#### Task input

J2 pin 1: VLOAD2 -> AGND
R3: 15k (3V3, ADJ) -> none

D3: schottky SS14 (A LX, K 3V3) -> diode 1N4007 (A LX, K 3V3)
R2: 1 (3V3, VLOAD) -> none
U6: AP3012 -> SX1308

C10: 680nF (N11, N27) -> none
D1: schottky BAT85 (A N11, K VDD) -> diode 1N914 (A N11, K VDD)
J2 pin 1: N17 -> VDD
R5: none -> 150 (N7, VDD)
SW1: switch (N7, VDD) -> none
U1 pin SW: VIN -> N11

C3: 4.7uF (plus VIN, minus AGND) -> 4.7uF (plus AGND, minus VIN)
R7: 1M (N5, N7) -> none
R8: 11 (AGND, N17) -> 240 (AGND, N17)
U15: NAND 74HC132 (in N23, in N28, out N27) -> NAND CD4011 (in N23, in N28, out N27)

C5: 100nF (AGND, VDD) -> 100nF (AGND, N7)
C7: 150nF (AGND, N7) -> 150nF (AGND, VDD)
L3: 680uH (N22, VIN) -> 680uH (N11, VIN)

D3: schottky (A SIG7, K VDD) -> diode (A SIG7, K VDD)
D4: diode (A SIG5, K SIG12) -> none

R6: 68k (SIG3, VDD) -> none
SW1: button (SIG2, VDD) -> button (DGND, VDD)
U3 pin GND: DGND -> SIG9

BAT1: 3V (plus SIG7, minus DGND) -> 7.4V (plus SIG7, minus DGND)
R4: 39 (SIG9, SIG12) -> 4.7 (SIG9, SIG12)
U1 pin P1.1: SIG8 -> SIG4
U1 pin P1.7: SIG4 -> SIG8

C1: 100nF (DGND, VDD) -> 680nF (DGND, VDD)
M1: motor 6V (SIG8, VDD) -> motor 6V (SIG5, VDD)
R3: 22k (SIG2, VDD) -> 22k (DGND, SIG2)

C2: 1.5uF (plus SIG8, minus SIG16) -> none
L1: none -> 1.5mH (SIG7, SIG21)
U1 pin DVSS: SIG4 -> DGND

########

• **Work instructions**
Scan the lines above for the word "AGND" and copy every one where it occurs.

• **Solution to the problem**
J2 pin 1: VLOAD2 -> AGND
C3: 4.7uF (plus VIN, minus AGND) -> 4.7uF (plus AGND, minus VIN)
R8: 11 (AGND, N17) -> 240 (AGND, N17)
C5: 100nF (AGND, VDD) -> 100nF (AGND, N7)
C7: 150nF (AGND, N7) -> 150nF (AGND, VDD)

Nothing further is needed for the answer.